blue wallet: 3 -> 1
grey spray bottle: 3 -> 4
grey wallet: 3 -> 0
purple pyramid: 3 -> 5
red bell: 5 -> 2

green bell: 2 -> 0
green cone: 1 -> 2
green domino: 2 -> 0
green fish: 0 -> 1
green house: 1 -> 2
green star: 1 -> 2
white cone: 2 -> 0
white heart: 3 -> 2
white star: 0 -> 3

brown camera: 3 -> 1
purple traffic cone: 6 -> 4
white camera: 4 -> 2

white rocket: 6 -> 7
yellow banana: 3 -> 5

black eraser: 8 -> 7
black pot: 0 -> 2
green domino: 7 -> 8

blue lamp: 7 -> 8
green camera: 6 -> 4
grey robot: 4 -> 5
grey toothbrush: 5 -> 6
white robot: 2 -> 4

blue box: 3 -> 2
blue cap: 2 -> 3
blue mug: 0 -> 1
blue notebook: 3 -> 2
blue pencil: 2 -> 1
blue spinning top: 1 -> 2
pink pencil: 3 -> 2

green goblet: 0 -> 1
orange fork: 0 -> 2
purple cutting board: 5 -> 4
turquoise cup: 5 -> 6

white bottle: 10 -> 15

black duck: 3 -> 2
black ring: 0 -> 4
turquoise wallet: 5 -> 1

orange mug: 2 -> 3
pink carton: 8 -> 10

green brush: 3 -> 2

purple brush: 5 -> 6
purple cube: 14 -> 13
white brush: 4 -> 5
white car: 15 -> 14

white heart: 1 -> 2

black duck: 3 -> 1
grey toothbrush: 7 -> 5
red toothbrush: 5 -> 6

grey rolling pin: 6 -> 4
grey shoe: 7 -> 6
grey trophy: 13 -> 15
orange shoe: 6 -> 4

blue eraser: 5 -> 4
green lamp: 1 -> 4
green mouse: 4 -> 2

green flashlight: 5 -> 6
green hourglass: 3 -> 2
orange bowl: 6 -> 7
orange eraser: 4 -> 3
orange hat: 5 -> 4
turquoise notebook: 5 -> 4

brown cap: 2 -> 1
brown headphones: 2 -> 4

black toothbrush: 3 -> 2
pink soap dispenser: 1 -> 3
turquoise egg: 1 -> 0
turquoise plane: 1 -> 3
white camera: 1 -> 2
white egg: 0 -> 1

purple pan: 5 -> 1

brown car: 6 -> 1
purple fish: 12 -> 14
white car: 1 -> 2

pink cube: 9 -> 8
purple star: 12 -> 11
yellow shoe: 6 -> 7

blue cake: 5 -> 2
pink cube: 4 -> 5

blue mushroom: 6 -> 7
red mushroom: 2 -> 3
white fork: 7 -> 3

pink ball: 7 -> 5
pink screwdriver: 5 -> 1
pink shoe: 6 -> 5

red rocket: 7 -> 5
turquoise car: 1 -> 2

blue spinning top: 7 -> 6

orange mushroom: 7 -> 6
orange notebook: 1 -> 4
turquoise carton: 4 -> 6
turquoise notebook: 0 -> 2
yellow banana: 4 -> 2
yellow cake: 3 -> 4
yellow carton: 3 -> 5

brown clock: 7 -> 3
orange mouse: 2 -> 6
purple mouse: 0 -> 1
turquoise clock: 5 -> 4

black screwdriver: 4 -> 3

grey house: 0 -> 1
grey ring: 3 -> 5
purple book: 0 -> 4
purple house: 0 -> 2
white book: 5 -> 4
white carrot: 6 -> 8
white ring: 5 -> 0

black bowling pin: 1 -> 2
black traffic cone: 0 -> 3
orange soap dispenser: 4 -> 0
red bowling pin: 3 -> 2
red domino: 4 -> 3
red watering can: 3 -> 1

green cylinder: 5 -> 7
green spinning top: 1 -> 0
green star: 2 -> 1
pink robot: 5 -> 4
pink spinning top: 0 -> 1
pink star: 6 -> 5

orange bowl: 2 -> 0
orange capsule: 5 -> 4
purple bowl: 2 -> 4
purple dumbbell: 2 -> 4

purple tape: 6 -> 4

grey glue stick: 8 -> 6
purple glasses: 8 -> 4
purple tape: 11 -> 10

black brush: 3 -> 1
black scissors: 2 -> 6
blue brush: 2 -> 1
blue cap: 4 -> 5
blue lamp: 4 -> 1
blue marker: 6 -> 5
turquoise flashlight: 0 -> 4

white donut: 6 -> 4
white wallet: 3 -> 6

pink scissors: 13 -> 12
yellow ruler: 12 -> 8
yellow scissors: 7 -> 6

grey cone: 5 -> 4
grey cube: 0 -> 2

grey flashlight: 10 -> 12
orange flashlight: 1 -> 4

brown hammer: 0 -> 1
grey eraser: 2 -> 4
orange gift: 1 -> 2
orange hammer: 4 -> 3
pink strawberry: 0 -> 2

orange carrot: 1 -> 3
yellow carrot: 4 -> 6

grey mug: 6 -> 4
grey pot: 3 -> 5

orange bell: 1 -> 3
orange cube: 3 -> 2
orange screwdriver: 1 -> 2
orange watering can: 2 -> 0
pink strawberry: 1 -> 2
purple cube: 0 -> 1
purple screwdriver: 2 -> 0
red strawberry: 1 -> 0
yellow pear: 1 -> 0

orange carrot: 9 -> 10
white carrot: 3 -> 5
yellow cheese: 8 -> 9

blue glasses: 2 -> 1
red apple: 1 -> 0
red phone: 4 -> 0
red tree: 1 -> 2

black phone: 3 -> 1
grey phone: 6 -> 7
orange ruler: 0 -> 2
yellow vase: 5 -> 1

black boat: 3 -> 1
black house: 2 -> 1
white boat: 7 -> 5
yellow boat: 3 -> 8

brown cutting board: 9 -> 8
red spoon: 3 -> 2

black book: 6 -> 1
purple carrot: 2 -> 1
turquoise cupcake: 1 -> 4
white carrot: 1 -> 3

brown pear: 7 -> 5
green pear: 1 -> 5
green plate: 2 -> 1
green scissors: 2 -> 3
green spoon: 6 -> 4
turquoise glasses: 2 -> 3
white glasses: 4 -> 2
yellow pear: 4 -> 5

**YOUR ASSIGNMENT:** Look through the data above and return exactly the lines from the one that contains "grey trophy: 13 -> 15" to the one that contains "green cylinder: 5 -> 7", inclusive, with nothing else.

**WRITTEN REPLY:**
grey trophy: 13 -> 15
orange shoe: 6 -> 4

blue eraser: 5 -> 4
green lamp: 1 -> 4
green mouse: 4 -> 2

green flashlight: 5 -> 6
green hourglass: 3 -> 2
orange bowl: 6 -> 7
orange eraser: 4 -> 3
orange hat: 5 -> 4
turquoise notebook: 5 -> 4

brown cap: 2 -> 1
brown headphones: 2 -> 4

black toothbrush: 3 -> 2
pink soap dispenser: 1 -> 3
turquoise egg: 1 -> 0
turquoise plane: 1 -> 3
white camera: 1 -> 2
white egg: 0 -> 1

purple pan: 5 -> 1

brown car: 6 -> 1
purple fish: 12 -> 14
white car: 1 -> 2

pink cube: 9 -> 8
purple star: 12 -> 11
yellow shoe: 6 -> 7

blue cake: 5 -> 2
pink cube: 4 -> 5

blue mushroom: 6 -> 7
red mushroom: 2 -> 3
white fork: 7 -> 3

pink ball: 7 -> 5
pink screwdriver: 5 -> 1
pink shoe: 6 -> 5

red rocket: 7 -> 5
turquoise car: 1 -> 2

blue spinning top: 7 -> 6

orange mushroom: 7 -> 6
orange notebook: 1 -> 4
turquoise carton: 4 -> 6
turquoise notebook: 0 -> 2
yellow banana: 4 -> 2
yellow cake: 3 -> 4
yellow carton: 3 -> 5

brown clock: 7 -> 3
orange mouse: 2 -> 6
purple mouse: 0 -> 1
turquoise clock: 5 -> 4

black screwdriver: 4 -> 3

grey house: 0 -> 1
grey ring: 3 -> 5
purple book: 0 -> 4
purple house: 0 -> 2
white book: 5 -> 4
white carrot: 6 -> 8
white ring: 5 -> 0

black bowling pin: 1 -> 2
black traffic cone: 0 -> 3
orange soap dispenser: 4 -> 0
red bowling pin: 3 -> 2
red domino: 4 -> 3
red watering can: 3 -> 1

green cylinder: 5 -> 7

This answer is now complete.